▶ Task to complete
In the listing below, find the line with "(304, 234) = (330, 158): pink" and the line with "(718, 159) = (567, 171): yellow". Repeat those two lines and all lines between them exactly.

▶ Given data
============================================================

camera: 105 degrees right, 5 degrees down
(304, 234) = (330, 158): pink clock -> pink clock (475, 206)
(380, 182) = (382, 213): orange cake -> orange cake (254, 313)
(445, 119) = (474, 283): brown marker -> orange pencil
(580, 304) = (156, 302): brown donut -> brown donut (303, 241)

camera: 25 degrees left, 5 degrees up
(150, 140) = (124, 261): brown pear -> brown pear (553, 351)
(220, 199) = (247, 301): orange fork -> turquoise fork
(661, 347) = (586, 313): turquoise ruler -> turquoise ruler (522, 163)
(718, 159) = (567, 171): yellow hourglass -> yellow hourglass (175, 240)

============================================================

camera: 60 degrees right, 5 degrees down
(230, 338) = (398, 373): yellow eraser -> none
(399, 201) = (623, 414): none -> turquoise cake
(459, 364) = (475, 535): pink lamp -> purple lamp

============================================================

▶ Answer to this problem
(304, 234) = (330, 158): pink clock -> pink clock (475, 206)
(380, 182) = (382, 213): orange cake -> orange cake (254, 313)
(445, 119) = (474, 283): brown marker -> orange pencil
(580, 304) = (156, 302): brown donut -> brown donut (303, 241)

camera: 25 degrees left, 5 degrees up
(150, 140) = (124, 261): brown pear -> brown pear (553, 351)
(220, 199) = (247, 301): orange fork -> turquoise fork
(661, 347) = (586, 313): turquoise ruler -> turquoise ruler (522, 163)
(718, 159) = (567, 171): yellow hourglass -> yellow hourglass (175, 240)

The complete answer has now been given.